Your objective: From the listing below, reproduce exactly the lines starting with the one with "purple 1x1 plate" and going on through the one with "black 1x1 plate [97,347,159,409]", both ends kept. No picture is copied.
Segment Start: Exercise material
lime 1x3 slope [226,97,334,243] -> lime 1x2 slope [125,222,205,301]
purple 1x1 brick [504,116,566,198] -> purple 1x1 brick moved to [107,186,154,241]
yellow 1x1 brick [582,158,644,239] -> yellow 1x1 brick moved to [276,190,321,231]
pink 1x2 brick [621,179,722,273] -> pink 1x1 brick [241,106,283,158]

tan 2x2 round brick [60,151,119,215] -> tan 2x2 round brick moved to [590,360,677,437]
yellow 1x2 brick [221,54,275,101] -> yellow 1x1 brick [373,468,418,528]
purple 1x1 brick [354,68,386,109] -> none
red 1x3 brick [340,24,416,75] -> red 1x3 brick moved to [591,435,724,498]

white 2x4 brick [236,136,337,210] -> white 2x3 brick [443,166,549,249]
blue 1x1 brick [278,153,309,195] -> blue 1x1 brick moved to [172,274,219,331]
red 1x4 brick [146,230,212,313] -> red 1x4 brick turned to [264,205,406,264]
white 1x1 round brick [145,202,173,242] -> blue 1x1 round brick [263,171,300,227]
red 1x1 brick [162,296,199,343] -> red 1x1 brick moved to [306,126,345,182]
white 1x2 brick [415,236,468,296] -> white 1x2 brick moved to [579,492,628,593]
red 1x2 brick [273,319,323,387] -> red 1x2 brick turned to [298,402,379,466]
Segment End: Exercise material
Segment Start: Exercise material
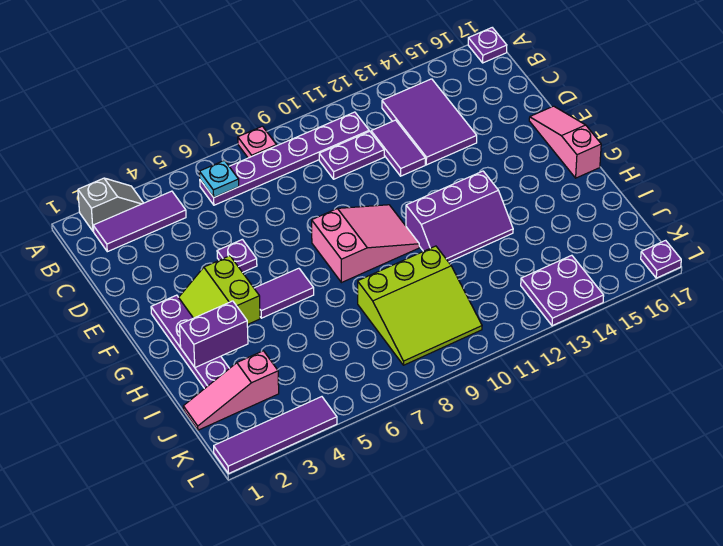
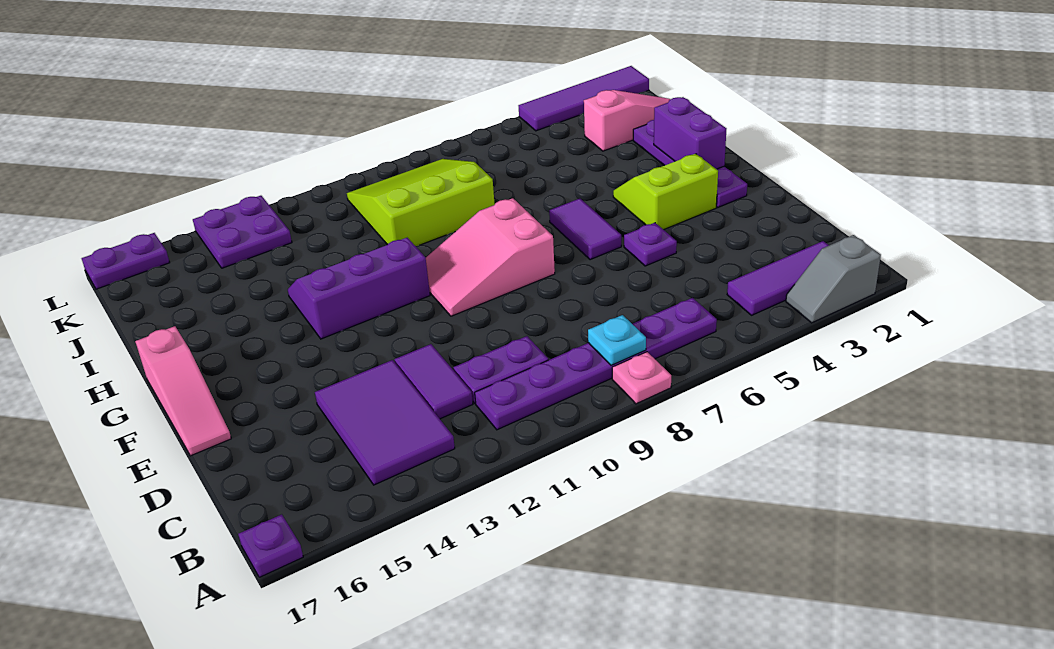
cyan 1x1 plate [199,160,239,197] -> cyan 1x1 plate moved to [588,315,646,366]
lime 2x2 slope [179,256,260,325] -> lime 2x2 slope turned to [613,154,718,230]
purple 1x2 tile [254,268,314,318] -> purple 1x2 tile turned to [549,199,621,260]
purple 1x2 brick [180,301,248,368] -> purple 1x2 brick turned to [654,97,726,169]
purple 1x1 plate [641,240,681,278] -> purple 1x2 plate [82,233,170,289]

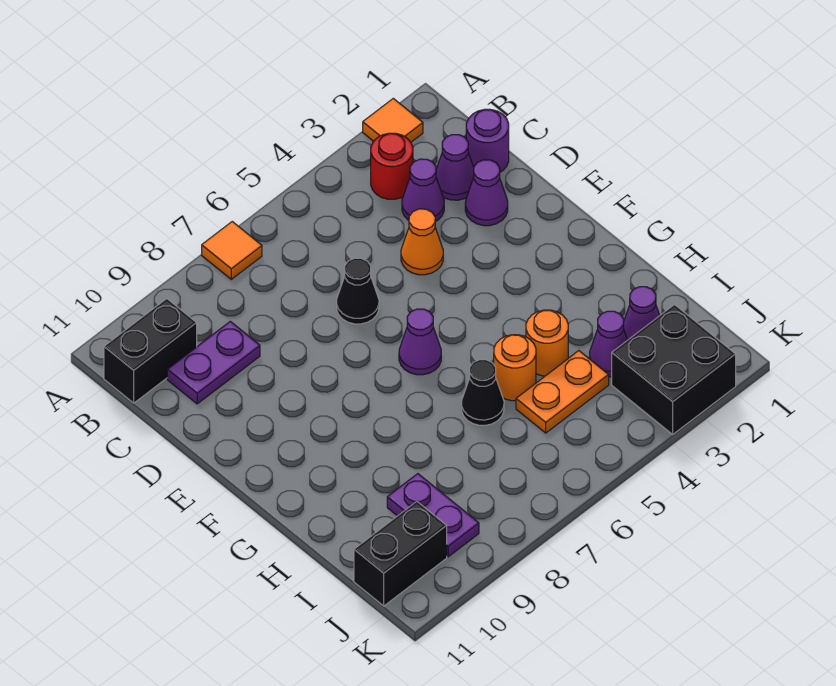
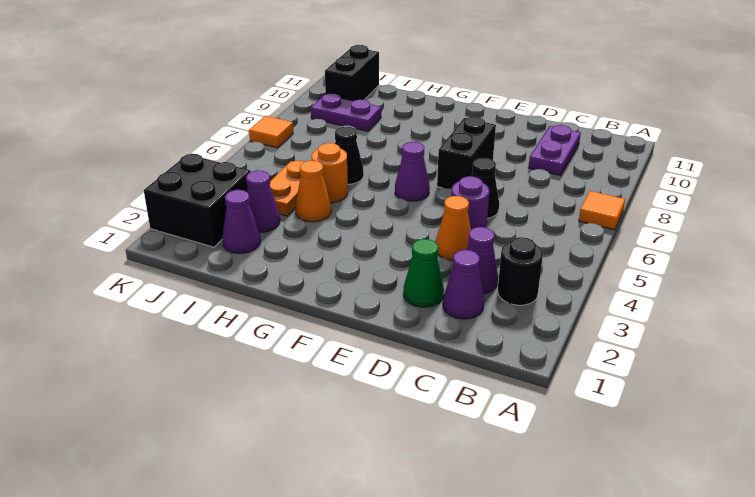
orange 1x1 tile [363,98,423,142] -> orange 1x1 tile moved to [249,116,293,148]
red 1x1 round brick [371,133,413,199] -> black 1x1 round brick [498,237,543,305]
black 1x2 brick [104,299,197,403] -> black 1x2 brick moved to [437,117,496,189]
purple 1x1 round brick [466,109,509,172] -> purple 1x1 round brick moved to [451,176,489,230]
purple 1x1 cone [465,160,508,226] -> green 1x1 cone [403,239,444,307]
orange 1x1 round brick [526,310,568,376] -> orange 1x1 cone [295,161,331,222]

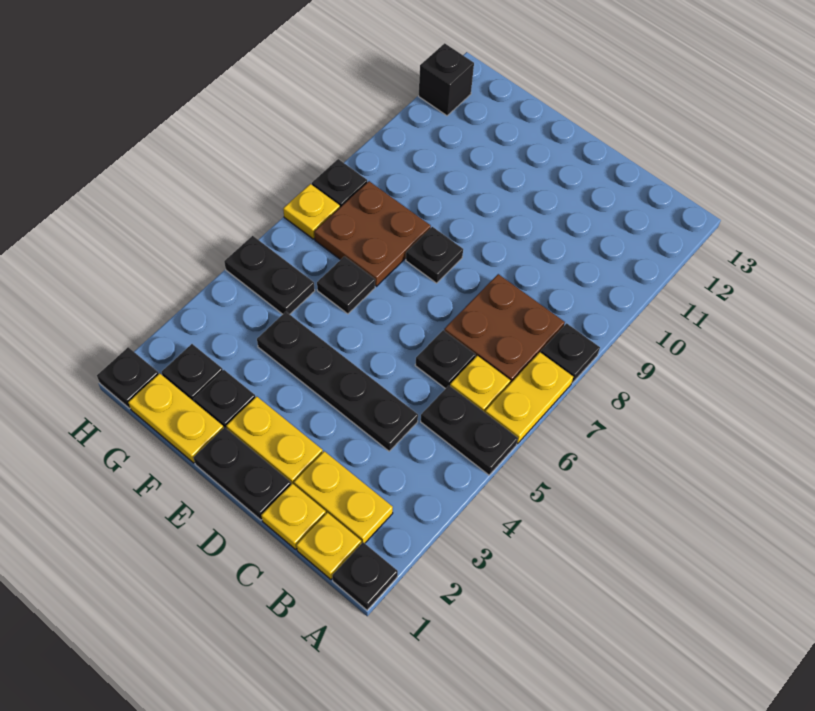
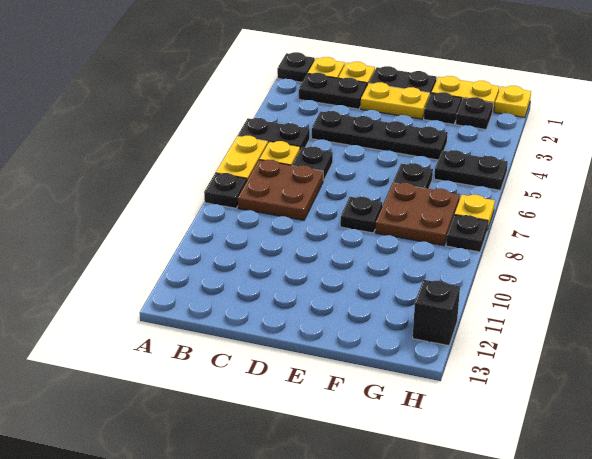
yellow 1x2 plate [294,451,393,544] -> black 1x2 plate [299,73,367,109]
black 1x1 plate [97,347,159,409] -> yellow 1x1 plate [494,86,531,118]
Segment End: Exercise material
Segment Start: Exercise material
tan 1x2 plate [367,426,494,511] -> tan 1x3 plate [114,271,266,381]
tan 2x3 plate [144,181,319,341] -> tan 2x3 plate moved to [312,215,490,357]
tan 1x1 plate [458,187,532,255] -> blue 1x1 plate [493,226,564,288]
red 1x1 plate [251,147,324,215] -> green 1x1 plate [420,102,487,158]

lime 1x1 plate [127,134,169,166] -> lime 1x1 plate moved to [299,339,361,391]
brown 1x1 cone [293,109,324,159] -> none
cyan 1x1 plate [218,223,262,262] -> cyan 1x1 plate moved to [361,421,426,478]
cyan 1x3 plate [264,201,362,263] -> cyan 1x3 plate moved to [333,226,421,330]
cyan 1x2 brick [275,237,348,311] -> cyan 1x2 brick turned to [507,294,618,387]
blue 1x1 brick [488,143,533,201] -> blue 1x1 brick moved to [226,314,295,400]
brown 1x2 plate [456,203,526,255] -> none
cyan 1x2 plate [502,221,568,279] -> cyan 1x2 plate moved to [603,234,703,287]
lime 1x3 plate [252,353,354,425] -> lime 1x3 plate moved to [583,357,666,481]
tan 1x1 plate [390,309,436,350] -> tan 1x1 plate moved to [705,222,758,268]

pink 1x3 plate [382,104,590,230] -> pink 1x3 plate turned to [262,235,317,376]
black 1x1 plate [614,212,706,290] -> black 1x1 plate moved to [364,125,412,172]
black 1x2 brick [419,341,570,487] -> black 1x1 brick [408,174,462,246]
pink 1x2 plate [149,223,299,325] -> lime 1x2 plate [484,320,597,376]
Segment End: Exercise material
Written answer:
purple 1x1 plate [641,240,681,278] -> purple 1x2 plate [82,233,170,289]

orange 1x1 tile [363,98,423,142] -> orange 1x1 tile moved to [249,116,293,148]
red 1x1 round brick [371,133,413,199] -> black 1x1 round brick [498,237,543,305]
black 1x2 brick [104,299,197,403] -> black 1x2 brick moved to [437,117,496,189]
purple 1x1 round brick [466,109,509,172] -> purple 1x1 round brick moved to [451,176,489,230]
purple 1x1 cone [465,160,508,226] -> green 1x1 cone [403,239,444,307]
orange 1x1 round brick [526,310,568,376] -> orange 1x1 cone [295,161,331,222]

yellow 1x2 plate [294,451,393,544] -> black 1x2 plate [299,73,367,109]
black 1x1 plate [97,347,159,409] -> yellow 1x1 plate [494,86,531,118]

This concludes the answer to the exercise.